### Information shown ###

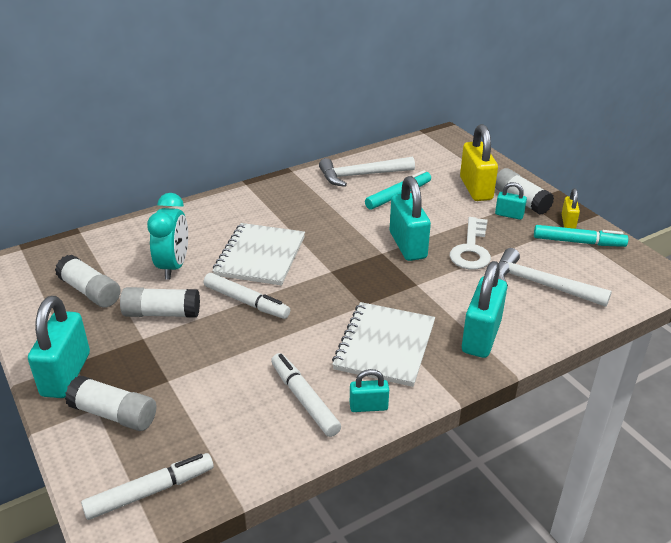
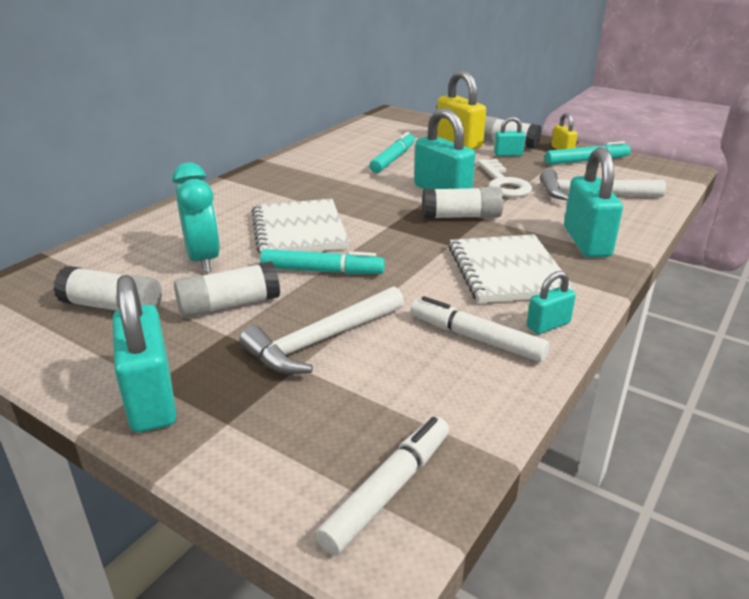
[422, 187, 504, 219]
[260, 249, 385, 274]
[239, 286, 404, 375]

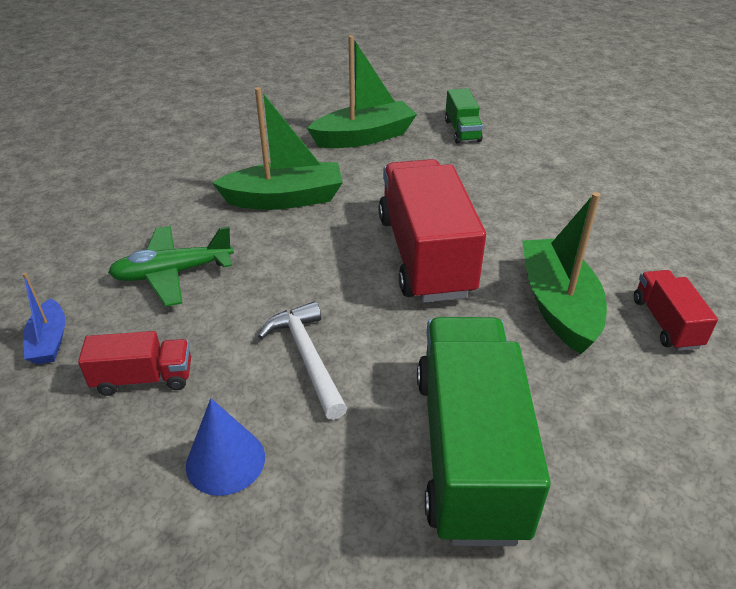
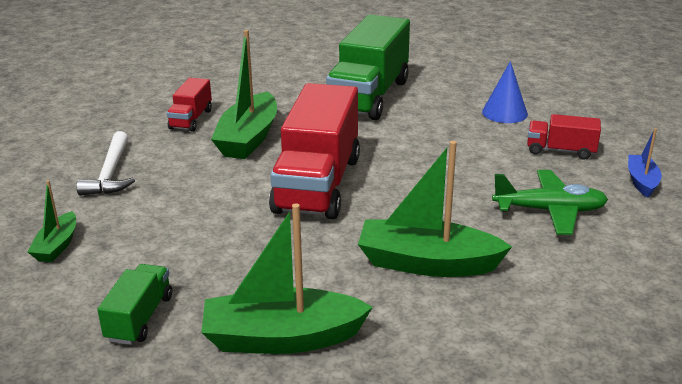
[76, 131, 135, 196]
[28, 180, 76, 262]

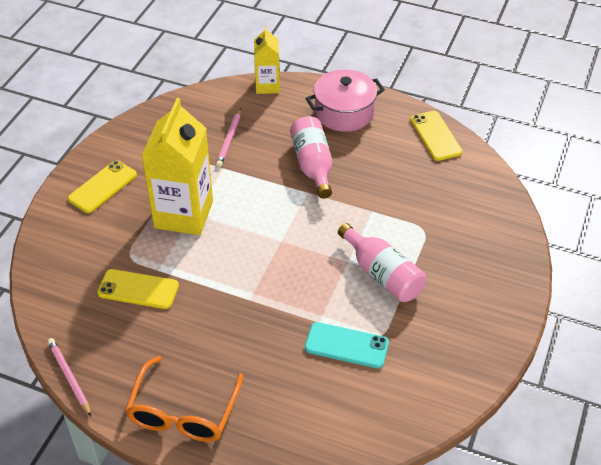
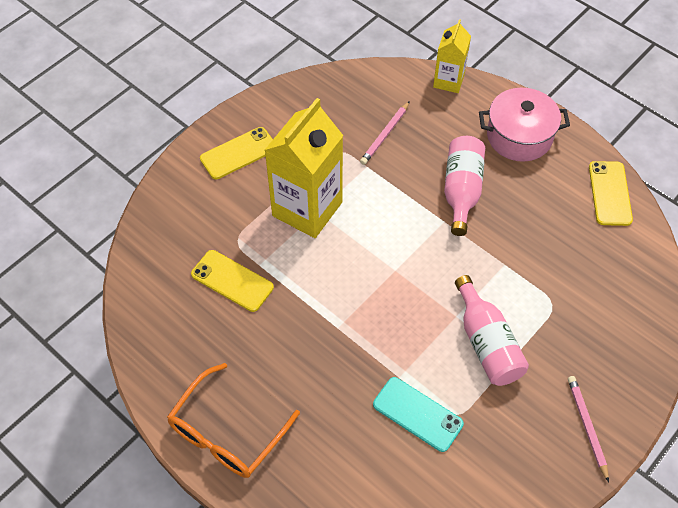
[568, 376, 609, 482]

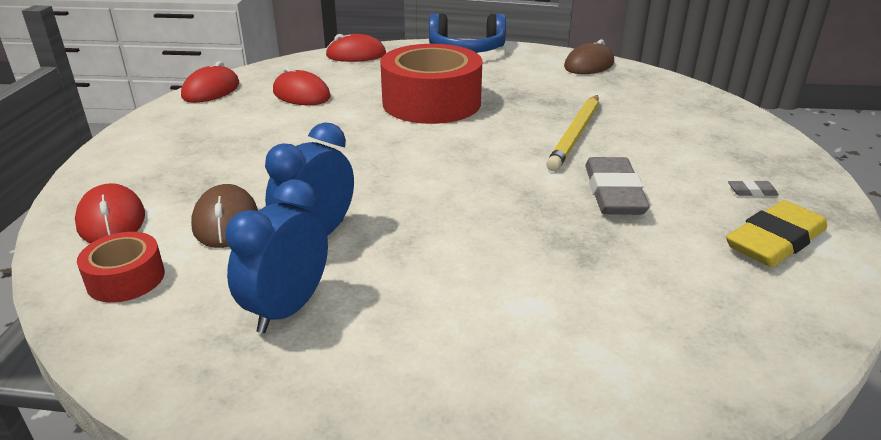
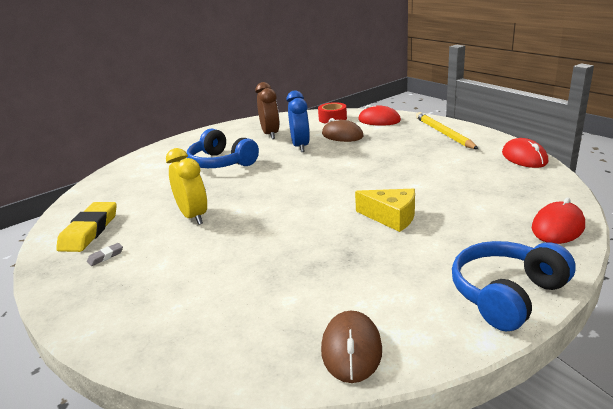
[256, 82, 280, 139]
[273, 67, 331, 105] (first image)
[355, 189, 415, 232]
[416, 112, 478, 149]
[166, 148, 207, 225]
[187, 129, 259, 168]

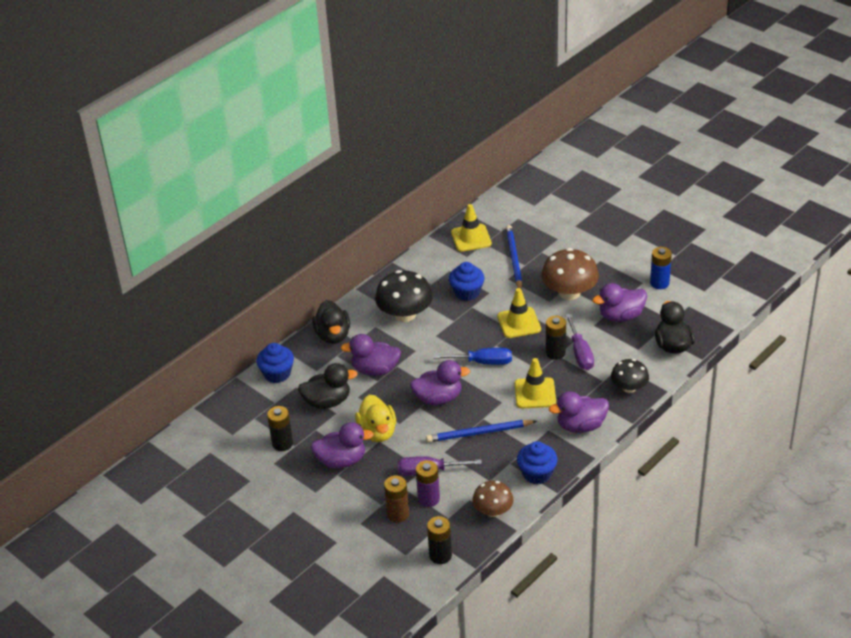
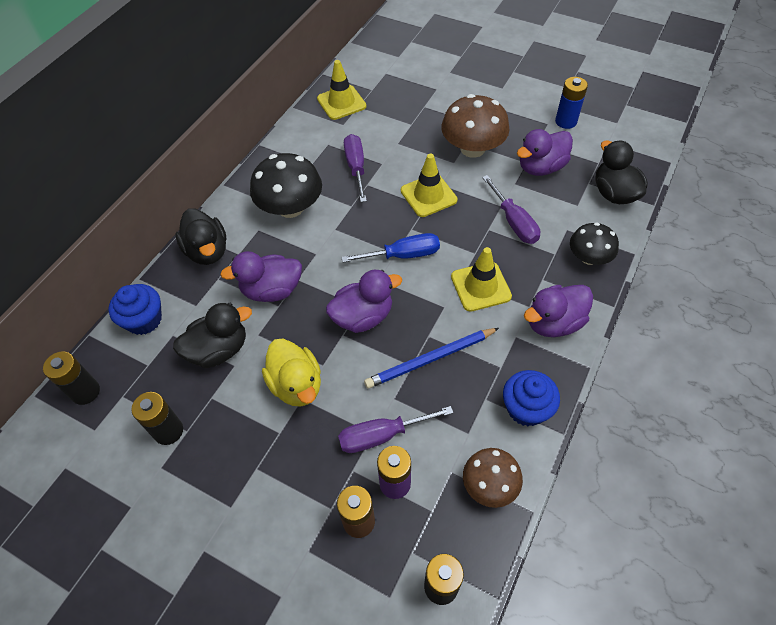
[311, 422, 374, 469] (first image)
[344, 134, 367, 202]
[506, 225, 522, 289] (first image)
[43, 352, 100, 405]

###

- [Exercise instructions]: Reproduce all entries exactly. Pictures do not belong in the copy.

- [Response to this exercise]:
[422, 187, 504, 219]
[260, 249, 385, 274]
[239, 286, 404, 375]

[76, 131, 135, 196]
[28, 180, 76, 262]

[568, 376, 609, 482]

[256, 82, 280, 139]
[273, 67, 331, 105] (first image)
[355, 189, 415, 232]
[416, 112, 478, 149]
[166, 148, 207, 225]
[187, 129, 259, 168]

[311, 422, 374, 469] (first image)
[344, 134, 367, 202]
[506, 225, 522, 289] (first image)
[43, 352, 100, 405]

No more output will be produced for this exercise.